>>>

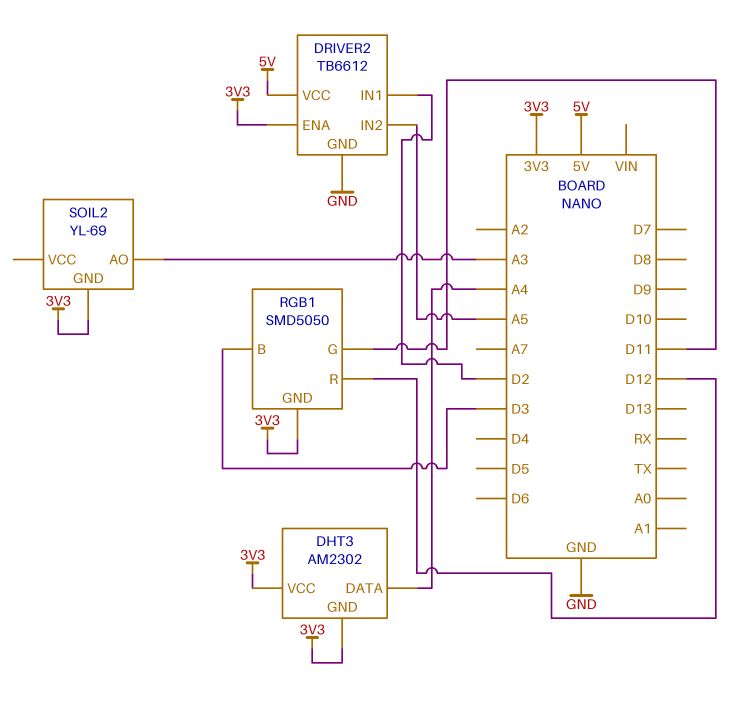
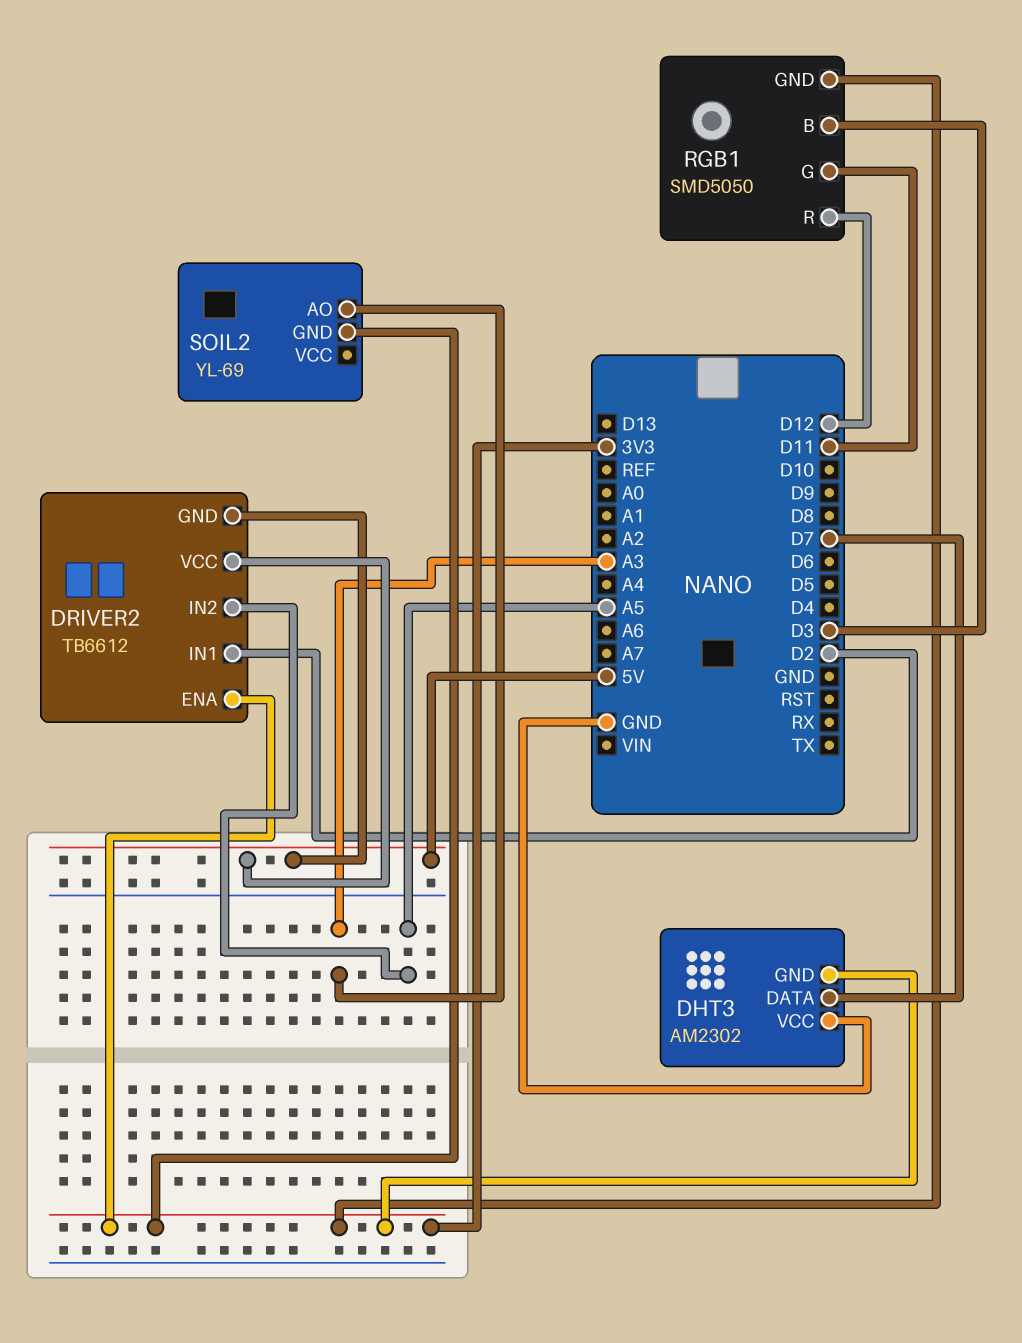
DHT3 pin DATA: A4 -> D7
DHT3 pin VCC: 3V3 -> GND
DRIVER2 pin GND: GND -> 5V

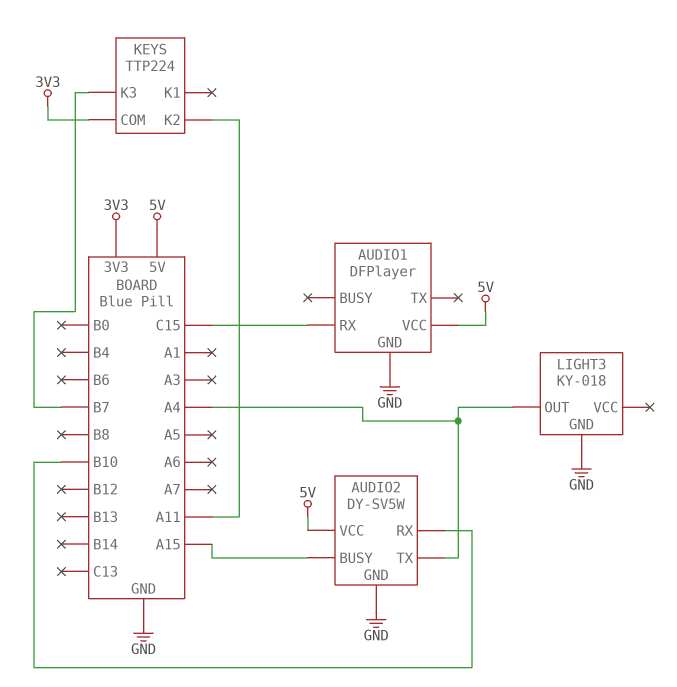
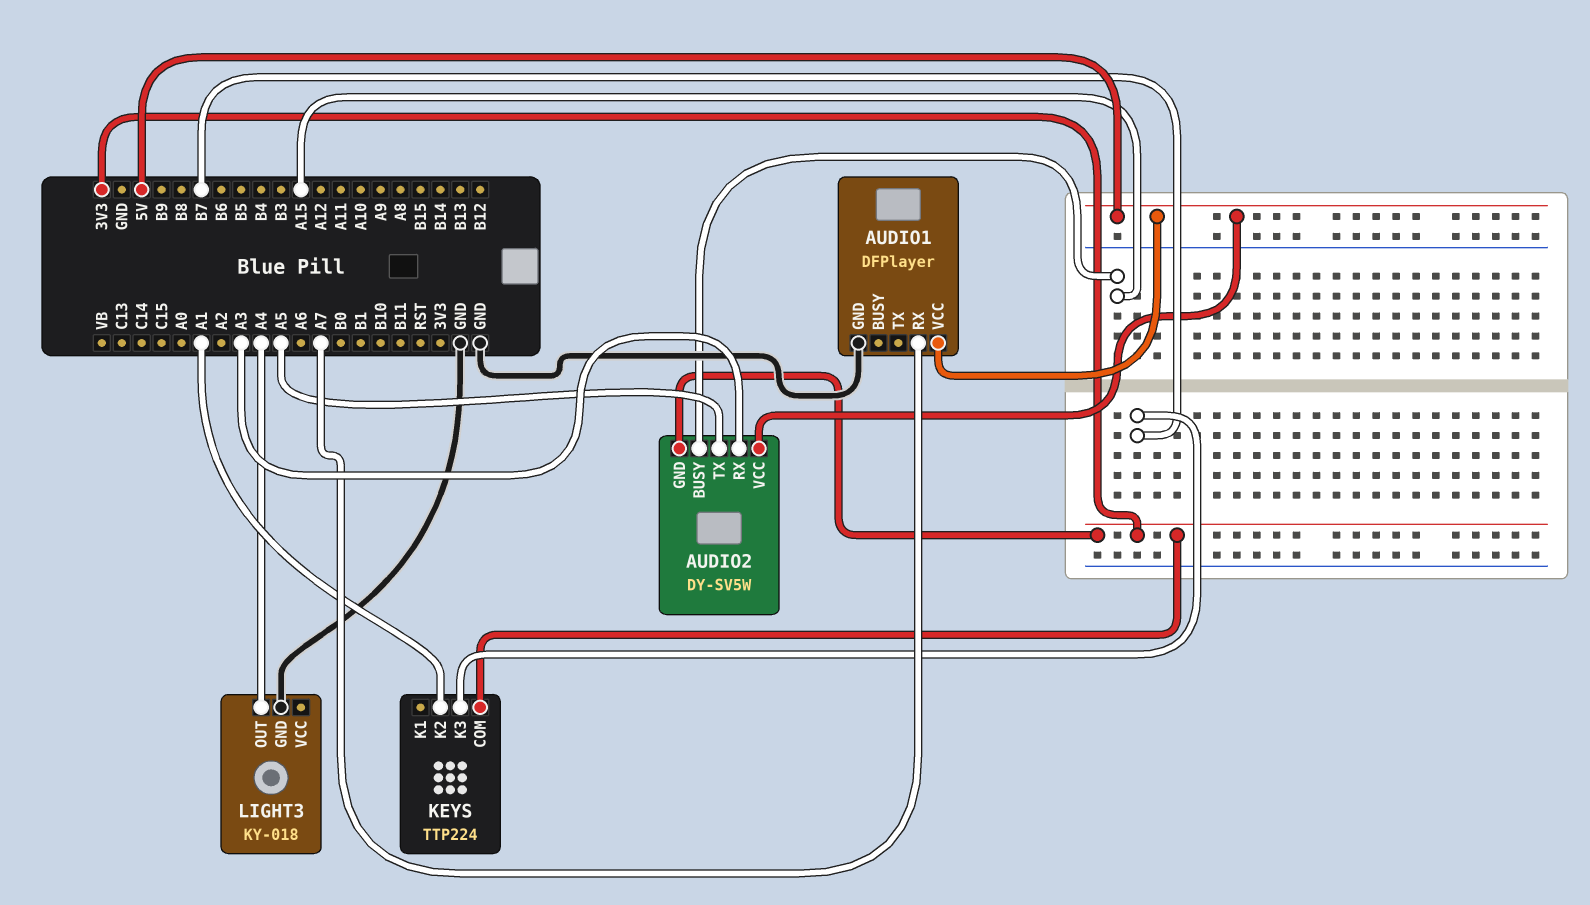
AUDIO1 pin RX: C15 -> A7
AUDIO2 pin GND: GND -> 3V3
AUDIO2 pin RX: B10 -> A3
AUDIO2 pin TX: A4 -> A5
KEYS pin K2: A11 -> A1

<<<

• [What is being asked]:
Nothing but an exact transcription of the material, without pictures, should be returned.

• [Task result]:
DHT3 pin DATA: A4 -> D7
DHT3 pin VCC: 3V3 -> GND
DRIVER2 pin GND: GND -> 5V

AUDIO1 pin RX: C15 -> A7
AUDIO2 pin GND: GND -> 3V3
AUDIO2 pin RX: B10 -> A3
AUDIO2 pin TX: A4 -> A5
KEYS pin K2: A11 -> A1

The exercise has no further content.